Search the data below for the string "left". Extract every line that contains it.

++++ Records for this task ++++

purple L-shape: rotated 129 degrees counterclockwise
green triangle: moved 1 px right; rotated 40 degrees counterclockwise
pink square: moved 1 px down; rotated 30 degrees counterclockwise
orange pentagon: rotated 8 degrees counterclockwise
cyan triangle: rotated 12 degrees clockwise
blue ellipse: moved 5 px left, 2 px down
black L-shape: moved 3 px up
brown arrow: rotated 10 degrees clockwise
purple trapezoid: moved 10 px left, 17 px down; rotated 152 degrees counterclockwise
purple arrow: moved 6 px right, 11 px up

++++
++++ Records for this task ++++

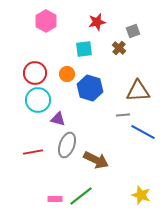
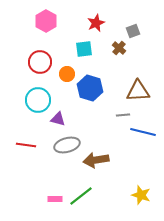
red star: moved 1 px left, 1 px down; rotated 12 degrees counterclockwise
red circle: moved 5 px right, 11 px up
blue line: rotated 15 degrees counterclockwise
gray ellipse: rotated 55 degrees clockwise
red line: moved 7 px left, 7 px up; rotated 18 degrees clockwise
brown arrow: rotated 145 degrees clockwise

++++

• [Solution to the problem]
blue ellipse: moved 5 px left, 2 px down
purple trapezoid: moved 10 px left, 17 px down; rotated 152 degrees counterclockwise
red star: moved 1 px left, 1 px down; rotated 12 degrees counterclockwise
red line: moved 7 px left, 7 px up; rotated 18 degrees clockwise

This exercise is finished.